_Required action:_ Write out exactly the lines of the entries below from the one holding "D4: diode (A" to the one holding "D11: schottky (A", inclusive, and leave out all other lines.

Records for the task below:

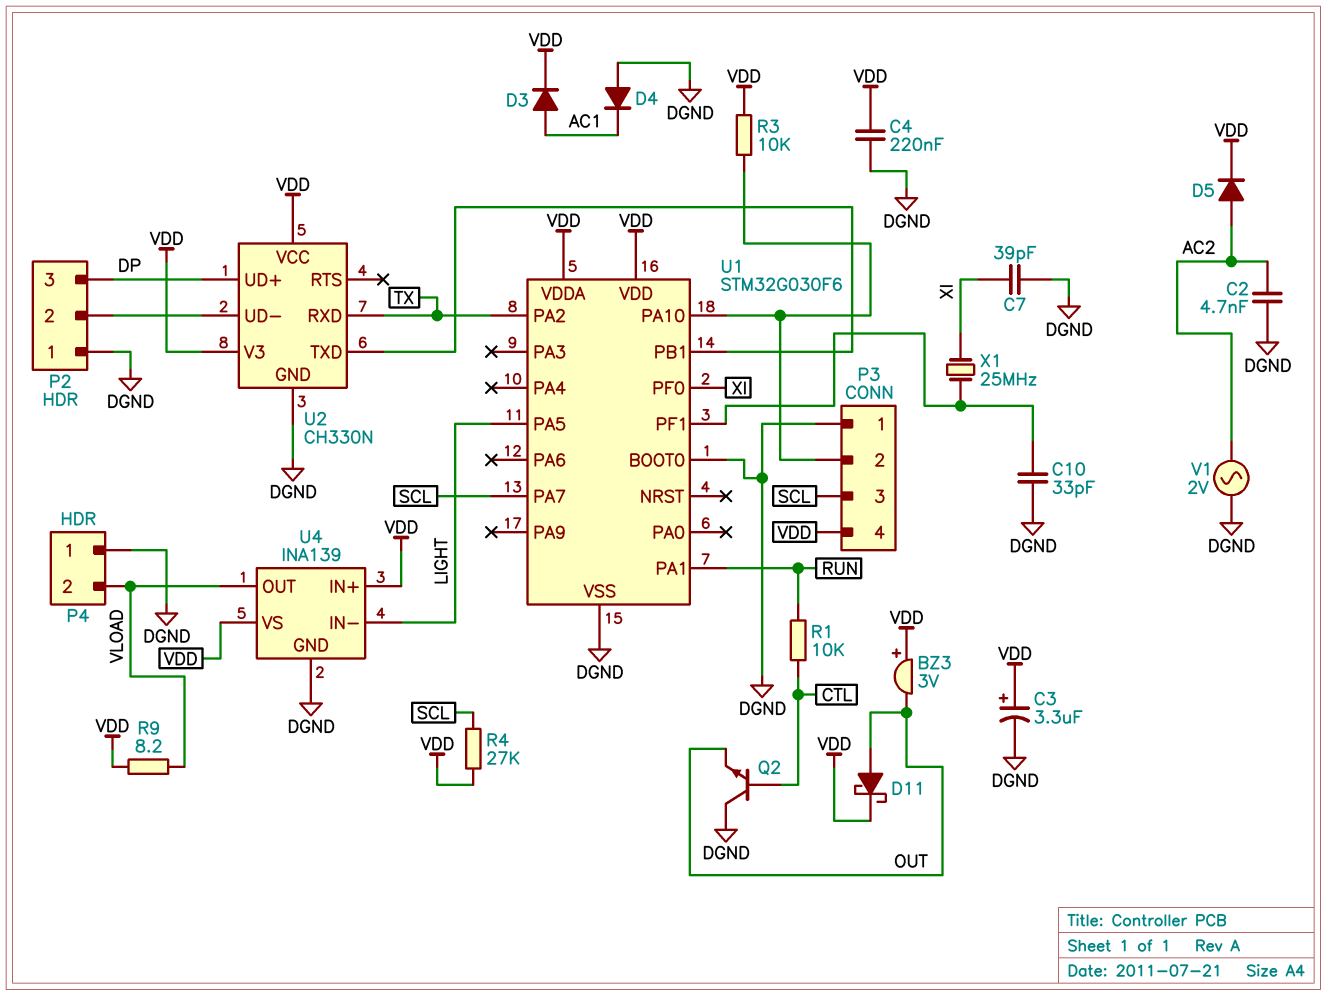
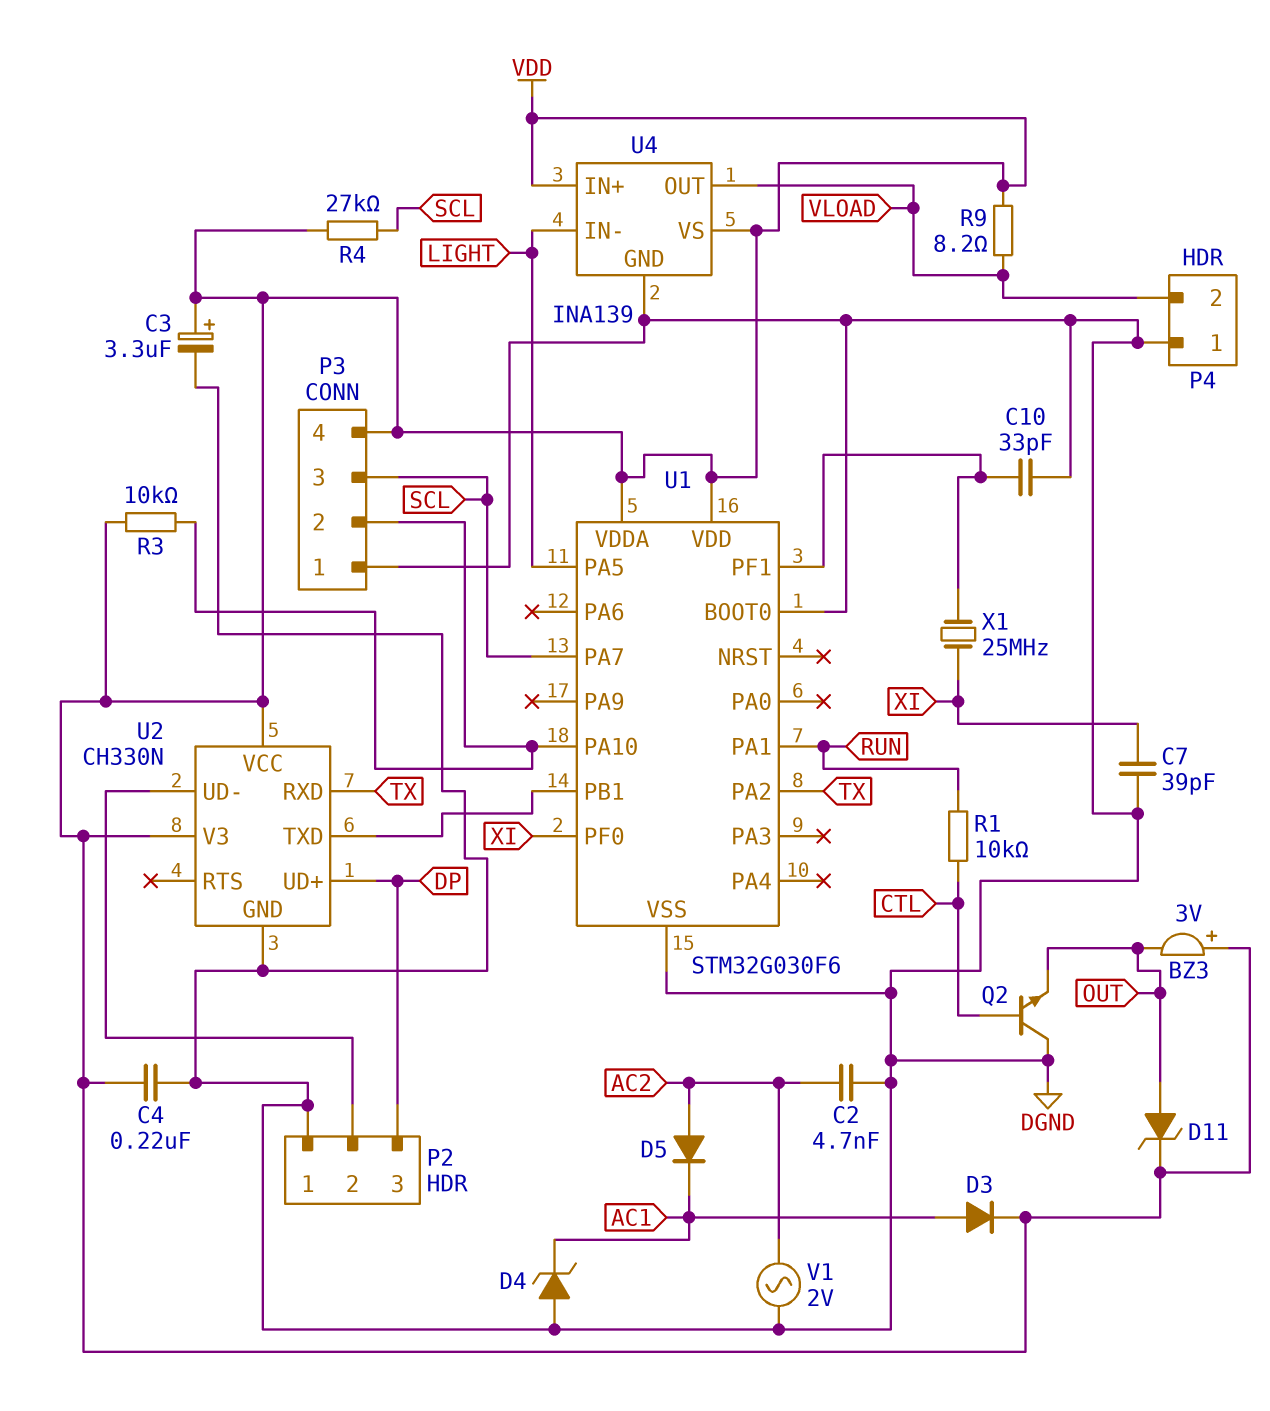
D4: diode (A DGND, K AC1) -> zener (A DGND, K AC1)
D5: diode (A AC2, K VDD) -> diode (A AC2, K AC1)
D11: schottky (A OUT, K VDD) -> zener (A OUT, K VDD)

End of Records for the task.
Records for the task below:

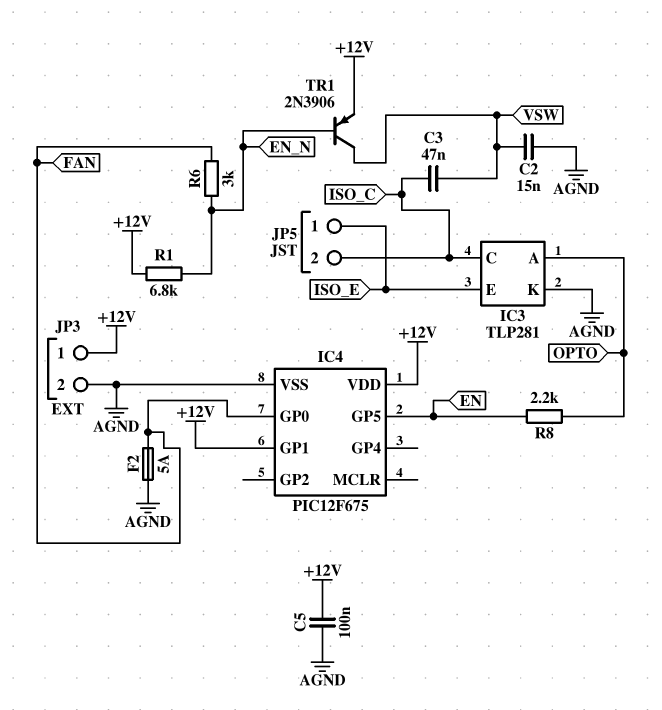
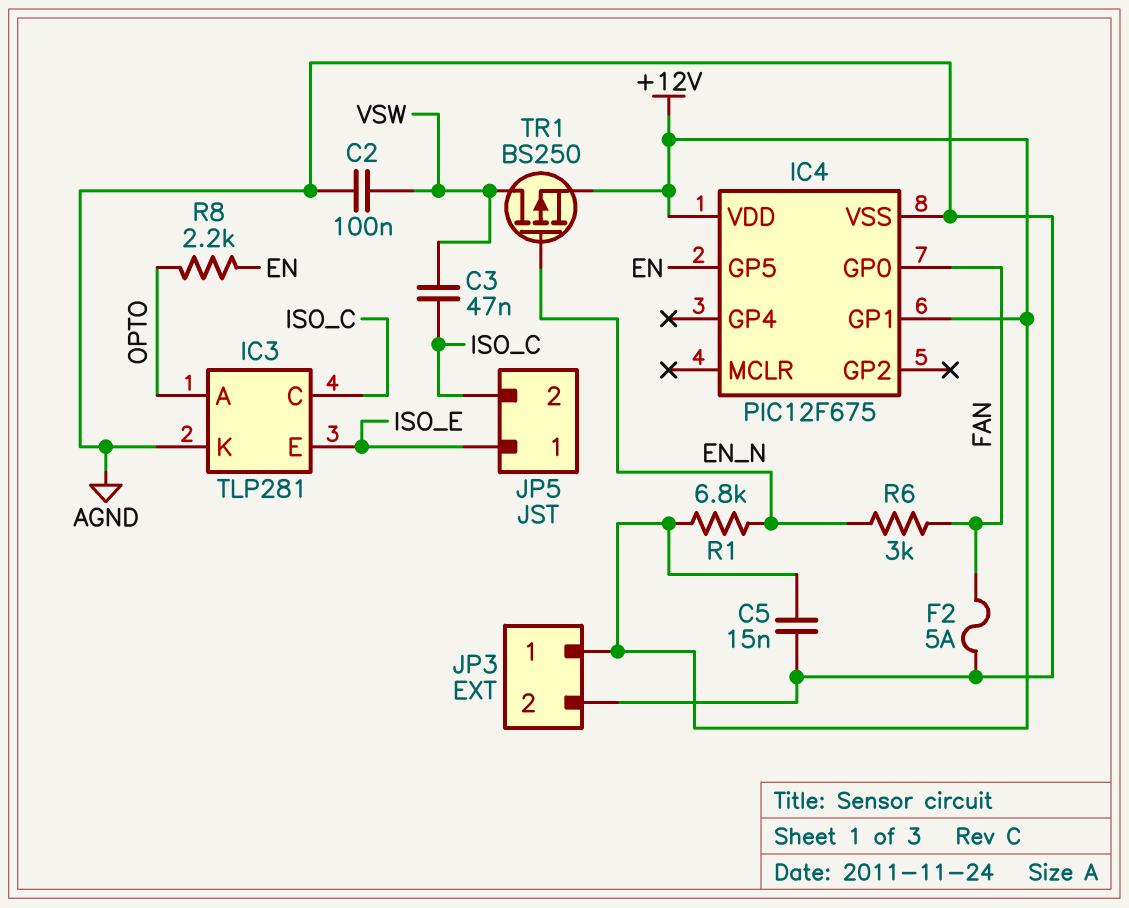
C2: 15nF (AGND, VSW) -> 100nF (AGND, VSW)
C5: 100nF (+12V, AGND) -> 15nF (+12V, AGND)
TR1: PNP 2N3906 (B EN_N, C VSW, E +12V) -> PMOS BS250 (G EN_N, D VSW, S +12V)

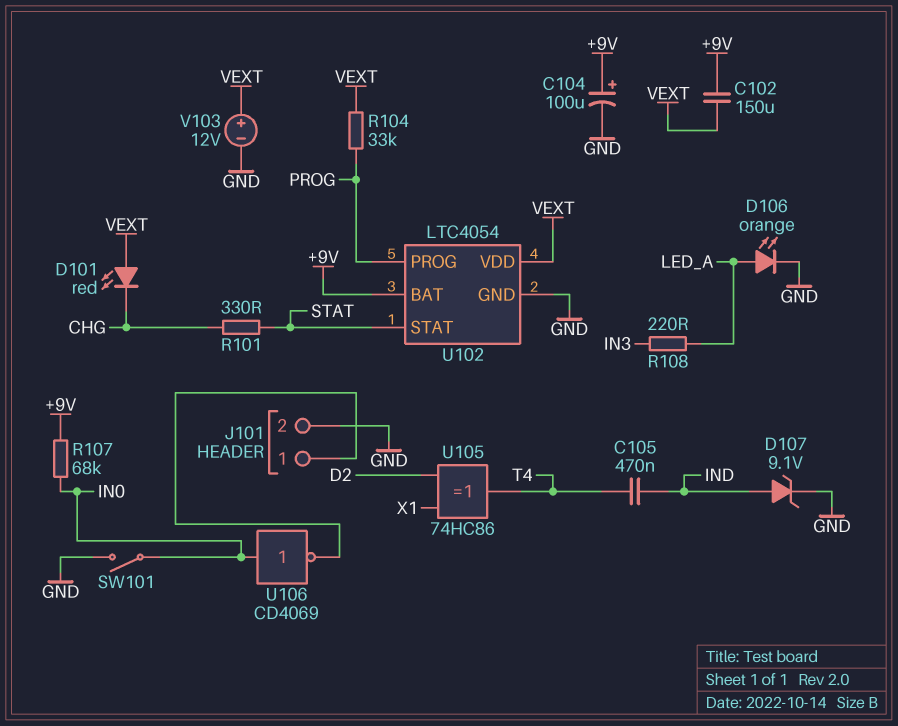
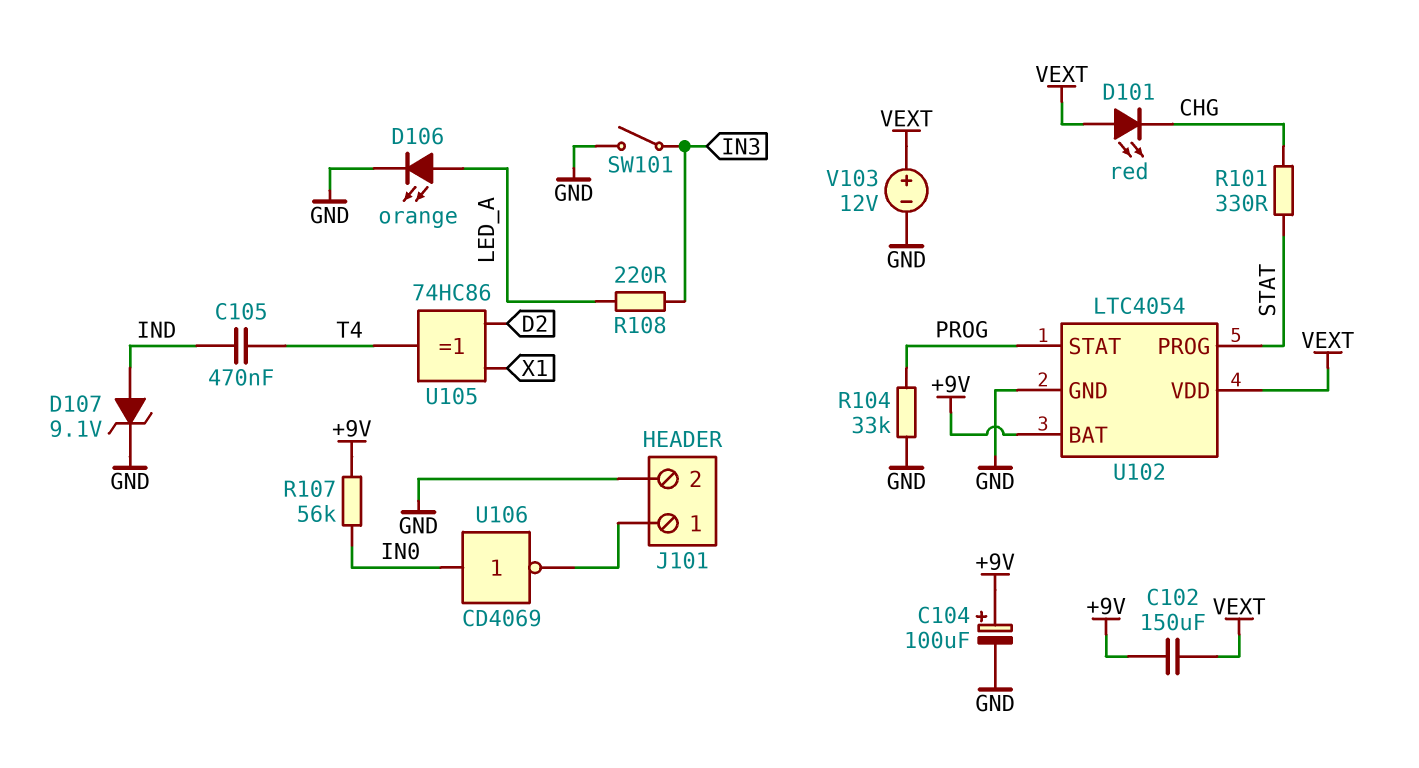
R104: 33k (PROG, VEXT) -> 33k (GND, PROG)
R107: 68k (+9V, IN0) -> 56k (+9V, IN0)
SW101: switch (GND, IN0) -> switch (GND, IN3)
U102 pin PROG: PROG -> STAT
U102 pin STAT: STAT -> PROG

End of Records for the task.

_The answer:_
D4: diode (A DGND, K AC1) -> zener (A DGND, K AC1)
D5: diode (A AC2, K VDD) -> diode (A AC2, K AC1)
D11: schottky (A OUT, K VDD) -> zener (A OUT, K VDD)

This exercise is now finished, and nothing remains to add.